> _Exercise goal_: Write the entries out again exactly; any picture among them gets left out.

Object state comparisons

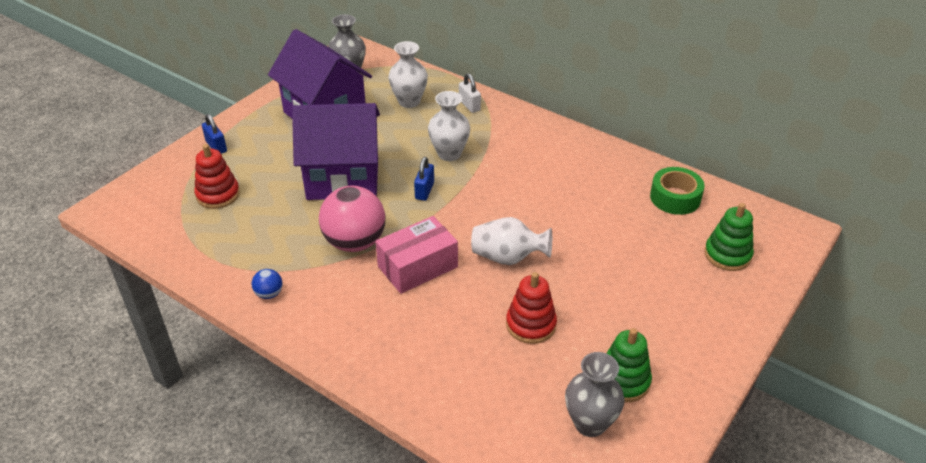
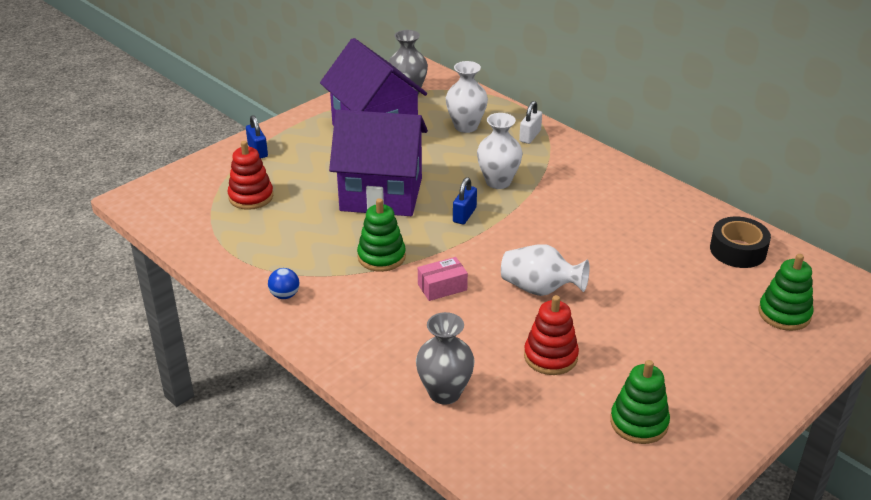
camera: 10 degrees right, 5 degrees down
(355, 242) = (381, 257): pink ball -> green stacking toy
(417, 267) = (442, 287): pink box -> pink box, size x0.59
(469, 105) = (530, 136): white padlock -> white padlock turned 45 degrees clockwise
(590, 423) = (593, 458): grey vase -> grey vase (444, 393)
(675, 198) = (738, 250): green tape -> black tape

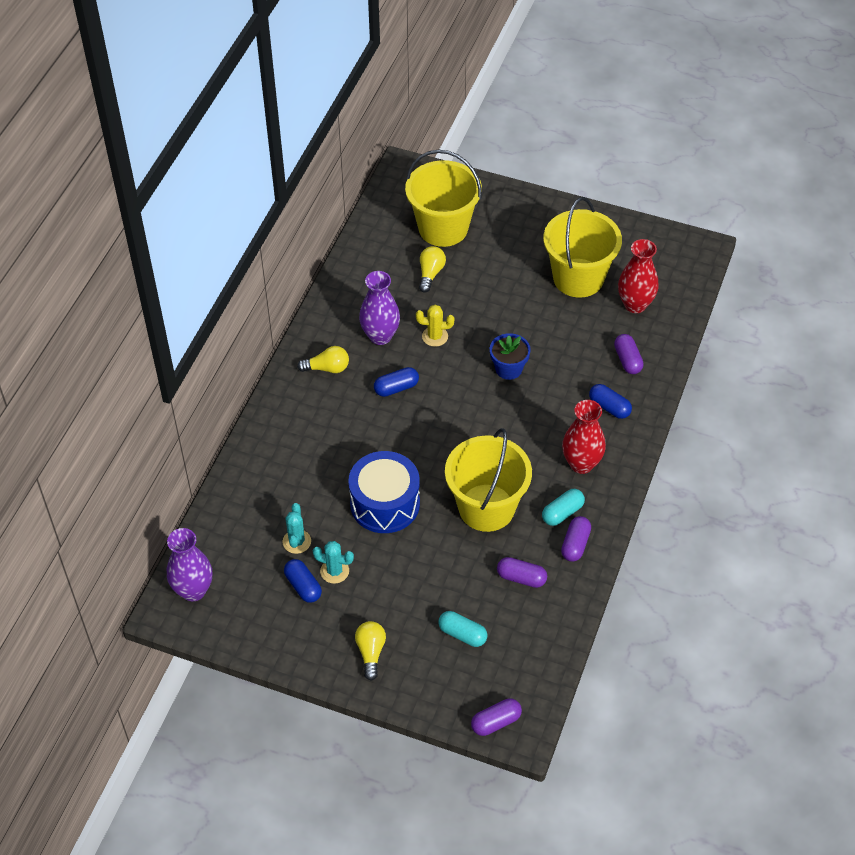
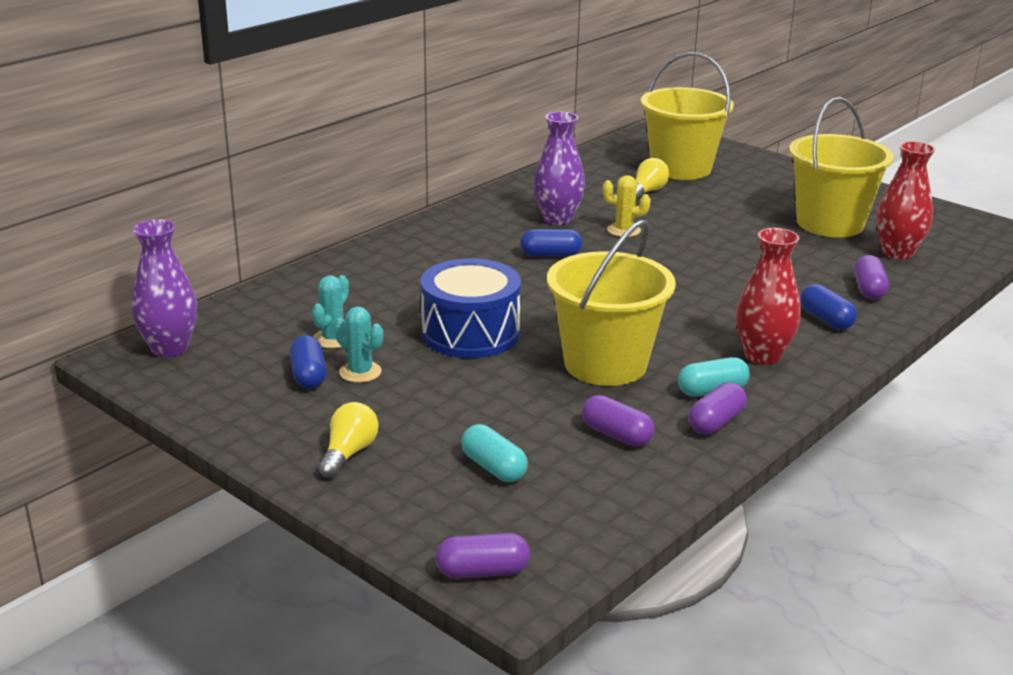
camera: 20 degrees right, 25 degrees down
(327, 368) = (478, 228): yellow light bulb -> none
(508, 369) = (703, 267): blue flower pot -> none

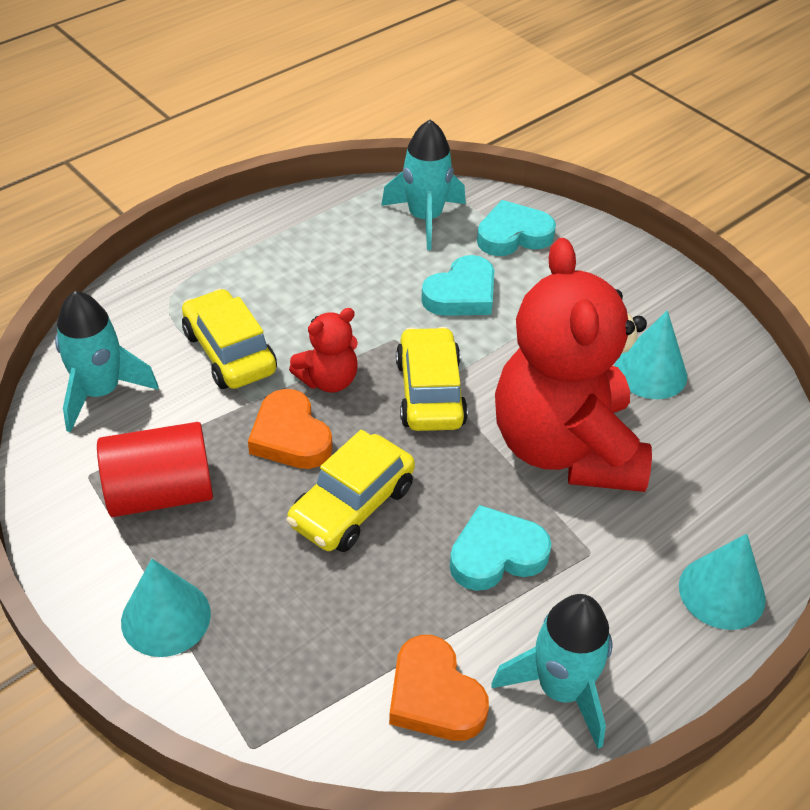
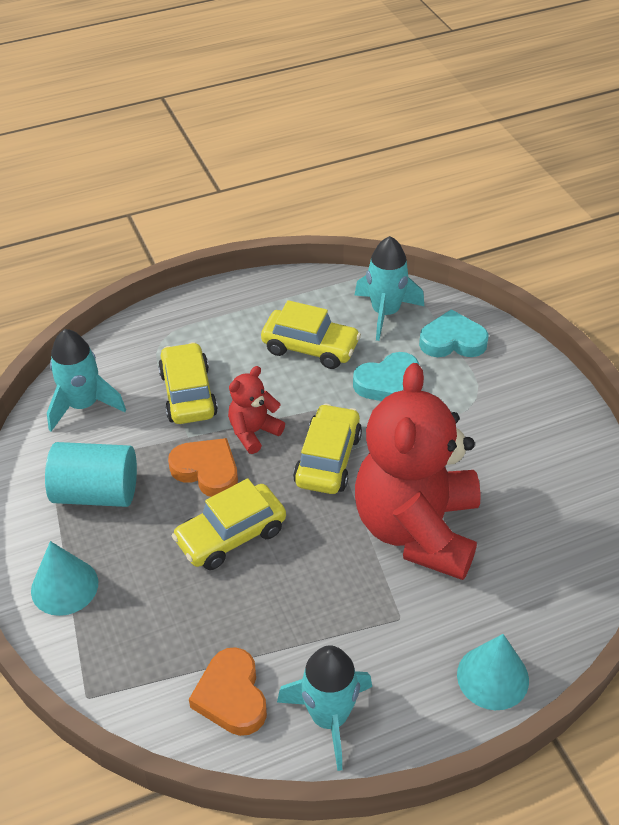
camera: 20 degrees right, 0 degrees up
(161, 493) = (96, 493): red cylinder -> turquoise cylinder
(290, 436) = (207, 471): orange heart -> orange heart turned 135 degrees clockwise
(328, 380) = (253, 432): red teddy bear -> red teddy bear turned 150 degrees clockwise
(355, 272) = (310, 348): none -> yellow car
(496, 554) = (324, 601): turquoise heart -> none
(650, 372) = (516, 482): turquoise cone -> none

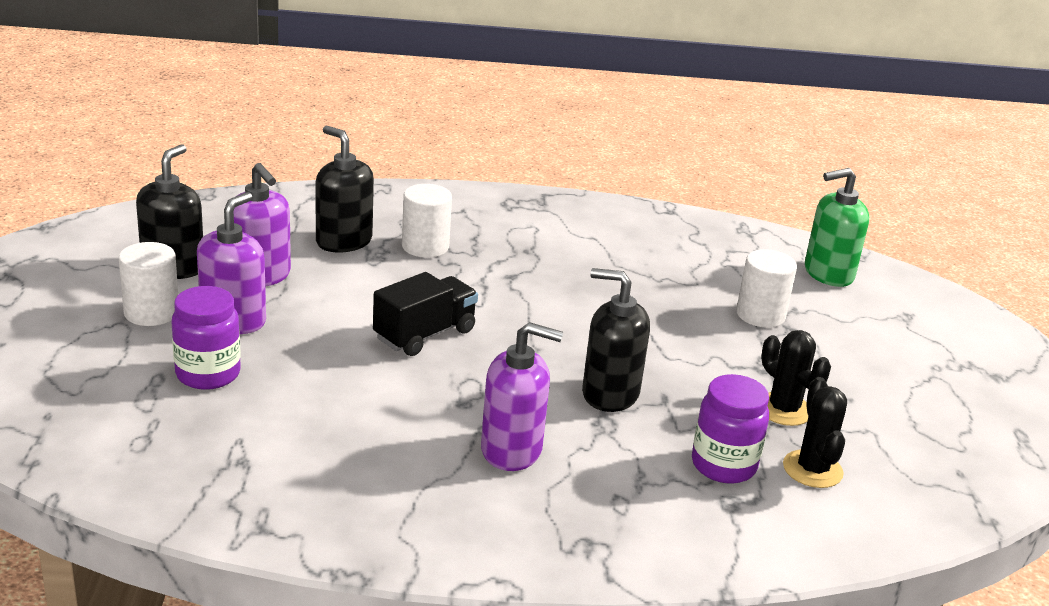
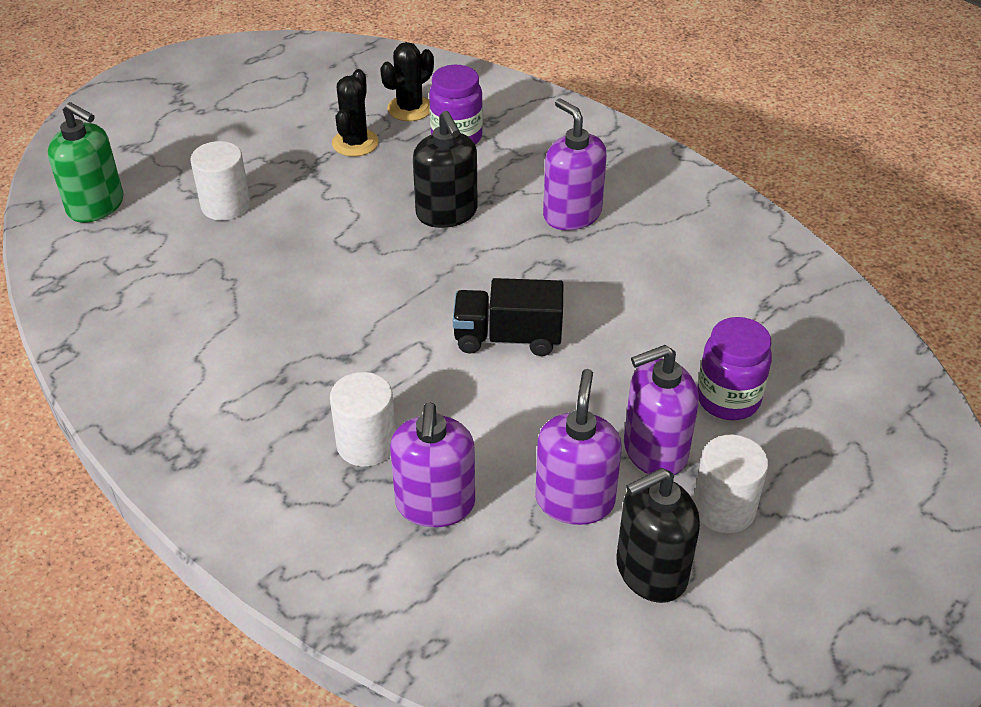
camera: 130 degrees left, 15 degrees up
(343, 241) = (435, 504): black soap dispenser -> purple soap dispenser

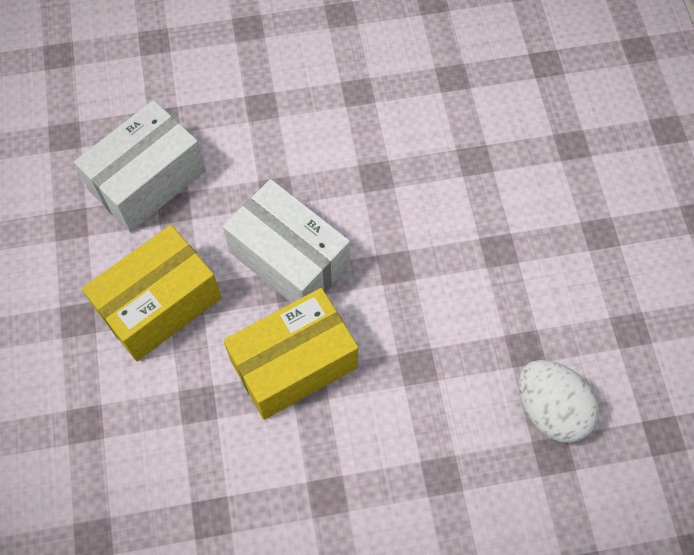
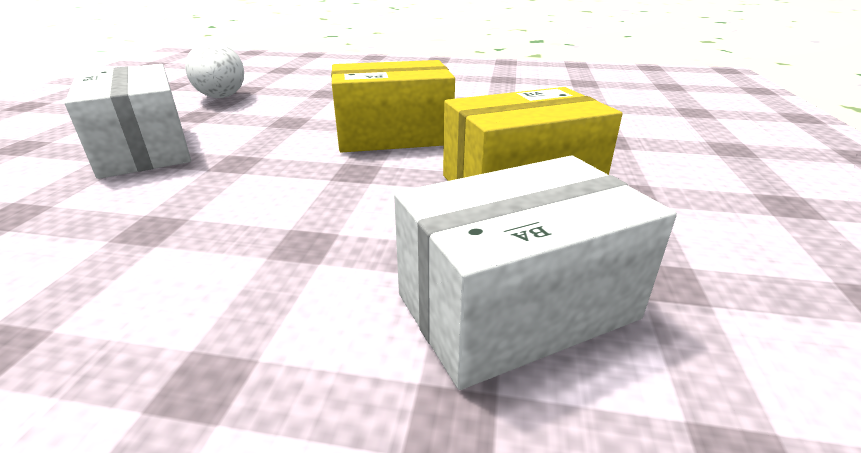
camera: 160 degrees left, 35 degrees down
(289, 259) = (342, 186): white box -> white box (144, 149)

> _Finished exercise_:
camera: 10 degrees right, 5 degrees down
(355, 242) = (381, 257): pink ball -> green stacking toy
(417, 267) = (442, 287): pink box -> pink box, size x0.59
(469, 105) = (530, 136): white padlock -> white padlock turned 45 degrees clockwise
(590, 423) = (593, 458): grey vase -> grey vase (444, 393)
(675, 198) = (738, 250): green tape -> black tape

camera: 20 degrees right, 25 degrees down
(327, 368) = (478, 228): yellow light bulb -> none
(508, 369) = (703, 267): blue flower pot -> none

camera: 20 degrees right, 0 degrees up
(161, 493) = (96, 493): red cylinder -> turquoise cylinder
(290, 436) = (207, 471): orange heart -> orange heart turned 135 degrees clockwise
(328, 380) = (253, 432): red teddy bear -> red teddy bear turned 150 degrees clockwise
(355, 272) = (310, 348): none -> yellow car
(496, 554) = (324, 601): turquoise heart -> none
(650, 372) = (516, 482): turquoise cone -> none

camera: 130 degrees left, 15 degrees up
(343, 241) = (435, 504): black soap dispenser -> purple soap dispenser

camera: 160 degrees left, 35 degrees down
(289, 259) = (342, 186): white box -> white box (144, 149)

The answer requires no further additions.